What is being asked :: Recast the lines from the start of the records through the line containing "coordinates (388, 330).", inclusive, as a JSON list of strings with one string per line, leaving out blank lines.

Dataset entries
┌──
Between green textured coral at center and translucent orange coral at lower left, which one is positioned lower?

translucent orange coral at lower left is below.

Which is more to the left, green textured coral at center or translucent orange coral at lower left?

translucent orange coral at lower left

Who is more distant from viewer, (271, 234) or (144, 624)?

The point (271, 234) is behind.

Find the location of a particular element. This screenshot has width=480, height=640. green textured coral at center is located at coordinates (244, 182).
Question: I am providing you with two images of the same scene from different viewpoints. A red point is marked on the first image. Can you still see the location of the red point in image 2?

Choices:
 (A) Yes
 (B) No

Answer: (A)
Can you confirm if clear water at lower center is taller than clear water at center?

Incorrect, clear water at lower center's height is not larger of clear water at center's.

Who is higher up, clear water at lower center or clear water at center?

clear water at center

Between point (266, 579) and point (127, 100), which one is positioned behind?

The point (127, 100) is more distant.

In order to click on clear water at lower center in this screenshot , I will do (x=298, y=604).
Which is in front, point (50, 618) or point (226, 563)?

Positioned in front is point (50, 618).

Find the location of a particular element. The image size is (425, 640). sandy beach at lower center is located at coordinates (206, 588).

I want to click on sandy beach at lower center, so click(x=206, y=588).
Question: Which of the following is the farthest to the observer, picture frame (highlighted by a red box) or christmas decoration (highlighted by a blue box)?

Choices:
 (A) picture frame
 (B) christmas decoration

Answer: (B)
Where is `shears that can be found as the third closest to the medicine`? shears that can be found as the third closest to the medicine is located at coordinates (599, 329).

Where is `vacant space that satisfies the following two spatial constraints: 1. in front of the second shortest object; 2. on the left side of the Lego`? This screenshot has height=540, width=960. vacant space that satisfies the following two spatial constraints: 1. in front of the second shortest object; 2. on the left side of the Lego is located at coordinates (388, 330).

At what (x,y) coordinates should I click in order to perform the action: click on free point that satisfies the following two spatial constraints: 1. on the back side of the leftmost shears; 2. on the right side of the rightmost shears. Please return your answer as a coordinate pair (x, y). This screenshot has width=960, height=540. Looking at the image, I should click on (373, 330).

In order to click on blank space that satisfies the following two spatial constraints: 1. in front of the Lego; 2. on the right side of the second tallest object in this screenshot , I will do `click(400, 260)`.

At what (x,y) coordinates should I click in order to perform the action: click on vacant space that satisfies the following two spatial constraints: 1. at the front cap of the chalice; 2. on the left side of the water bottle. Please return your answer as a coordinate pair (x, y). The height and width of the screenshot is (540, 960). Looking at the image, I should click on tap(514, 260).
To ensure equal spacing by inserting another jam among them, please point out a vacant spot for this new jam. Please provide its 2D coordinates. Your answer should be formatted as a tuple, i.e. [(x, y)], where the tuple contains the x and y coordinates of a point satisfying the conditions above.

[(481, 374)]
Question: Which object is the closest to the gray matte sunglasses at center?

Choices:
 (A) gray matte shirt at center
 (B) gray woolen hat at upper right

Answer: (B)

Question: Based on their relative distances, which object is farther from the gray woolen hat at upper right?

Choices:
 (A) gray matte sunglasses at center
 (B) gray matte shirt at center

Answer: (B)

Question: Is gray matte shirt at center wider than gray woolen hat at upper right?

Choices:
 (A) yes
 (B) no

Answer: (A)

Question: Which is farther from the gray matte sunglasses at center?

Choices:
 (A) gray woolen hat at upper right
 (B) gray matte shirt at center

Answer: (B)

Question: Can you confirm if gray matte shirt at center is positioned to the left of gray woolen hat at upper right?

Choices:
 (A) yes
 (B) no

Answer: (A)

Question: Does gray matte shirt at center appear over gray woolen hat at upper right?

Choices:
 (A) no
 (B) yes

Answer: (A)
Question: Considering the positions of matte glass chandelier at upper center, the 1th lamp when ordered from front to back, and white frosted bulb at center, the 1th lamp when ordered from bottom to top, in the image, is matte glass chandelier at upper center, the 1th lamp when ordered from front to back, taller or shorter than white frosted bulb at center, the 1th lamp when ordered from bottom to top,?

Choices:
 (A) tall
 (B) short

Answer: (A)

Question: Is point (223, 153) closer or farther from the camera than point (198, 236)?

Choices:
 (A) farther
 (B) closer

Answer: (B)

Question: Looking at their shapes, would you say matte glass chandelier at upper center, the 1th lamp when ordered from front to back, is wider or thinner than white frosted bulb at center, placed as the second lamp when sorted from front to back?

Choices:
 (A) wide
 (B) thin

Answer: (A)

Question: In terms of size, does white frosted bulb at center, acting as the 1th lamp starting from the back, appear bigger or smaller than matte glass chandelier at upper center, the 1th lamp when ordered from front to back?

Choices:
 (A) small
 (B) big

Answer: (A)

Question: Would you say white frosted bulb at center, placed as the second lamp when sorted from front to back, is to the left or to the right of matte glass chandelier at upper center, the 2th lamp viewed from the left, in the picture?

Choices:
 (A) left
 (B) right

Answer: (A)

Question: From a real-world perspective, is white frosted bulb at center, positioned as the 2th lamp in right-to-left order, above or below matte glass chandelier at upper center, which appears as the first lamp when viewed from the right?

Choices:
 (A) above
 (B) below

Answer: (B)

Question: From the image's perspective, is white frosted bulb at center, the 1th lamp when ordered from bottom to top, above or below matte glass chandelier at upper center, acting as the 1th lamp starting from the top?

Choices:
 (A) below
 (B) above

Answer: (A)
└──
Reply to the task ::
[
  "Between green textured coral at center and translucent orange coral at lower left, which one is positioned lower?",
  "translucent orange coral at lower left is below.",
  "Which is more to the left, green textured coral at center or translucent orange coral at lower left?",
  "translucent orange coral at lower left",
  "Who is more distant from viewer, (271, 234) or (144, 624)?",
  "The point (271, 234) is behind.",
  "Find the location of a particular element. This screenshot has width=480, height=640. green textured coral at center is located at coordinates (244, 182).",
  "Question: I am providing you with two images of the same scene from different viewpoints. A red point is marked on the first image. Can you still see the location of the red point in image 2?",
  "Choices:",
  " (A) Yes",
  " (B) No",
  "Answer: (A)",
  "Can you confirm if clear water at lower center is taller than clear water at center?",
  "Incorrect, clear water at lower center's height is not larger of clear water at center's.",
  "Who is higher up, clear water at lower center or clear water at center?",
  "clear water at center",
  "Between point (266, 579) and point (127, 100), which one is positioned behind?",
  "The point (127, 100) is more distant.",
  "In order to click on clear water at lower center in this screenshot , I will do (x=298, y=604).",
  "Which is in front, point (50, 618) or point (226, 563)?",
  "Positioned in front is point (50, 618).",
  "Find the location of a particular element. The image size is (425, 640). sandy beach at lower center is located at coordinates (206, 588).",
  "I want to click on sandy beach at lower center, so click(x=206, y=588).",
  "Question: Which of the following is the farthest to the observer, picture frame (highlighted by a red box) or christmas decoration (highlighted by a blue box)?",
  "Choices:",
  " (A) picture frame",
  " (B) christmas decoration",
  "Answer: (B)",
  "Where is `shears that can be found as the third closest to the medicine`? shears that can be found as the third closest to the medicine is located at coordinates (599, 329).",
  "Where is `vacant space that satisfies the following two spatial constraints: 1. in front of the second shortest object; 2. on the left side of the Lego`? This screenshot has height=540, width=960. vacant space that satisfies the following two spatial constraints: 1. in front of the second shortest object; 2. on the left side of the Lego is located at coordinates (388, 330)."
]